* [CHALLENGE]
Starting at the line with "Segment stroma." in it, reproduce each line below through the last one, exactly, and include nothing else.

Data records:
-- START --
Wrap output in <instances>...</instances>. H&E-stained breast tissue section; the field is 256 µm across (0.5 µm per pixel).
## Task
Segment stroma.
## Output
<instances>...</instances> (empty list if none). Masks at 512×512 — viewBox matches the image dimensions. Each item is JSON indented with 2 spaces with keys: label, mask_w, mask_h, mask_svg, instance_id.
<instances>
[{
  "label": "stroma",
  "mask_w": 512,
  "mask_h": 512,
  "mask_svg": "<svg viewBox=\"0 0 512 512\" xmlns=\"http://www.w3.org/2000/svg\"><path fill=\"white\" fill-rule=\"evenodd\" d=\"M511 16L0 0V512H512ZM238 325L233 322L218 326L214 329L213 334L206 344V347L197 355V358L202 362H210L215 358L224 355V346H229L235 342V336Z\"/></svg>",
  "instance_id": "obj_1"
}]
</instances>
-- END --
* [THE COMPLETED TASK]
Segment stroma.
## Output
<instances>...</instances> (empty list if none). Masks at 512×512 — viewBox matches the image dimensions. Each item is JSON indented with 2 spaces with keys: label, mask_w, mask_h, mask_svg, instance_id.
<instances>
[{
  "label": "stroma",
  "mask_w": 512,
  "mask_h": 512,
  "mask_svg": "<svg viewBox=\"0 0 512 512\" xmlns=\"http://www.w3.org/2000/svg\"><path fill=\"white\" fill-rule=\"evenodd\" d=\"M511 16L0 0V512H512ZM238 325L233 322L218 326L214 329L213 334L206 344V347L197 355V358L202 362H210L215 358L224 355V346H229L235 342V336Z\"/></svg>",
  "instance_id": "obj_1"
}]
</instances>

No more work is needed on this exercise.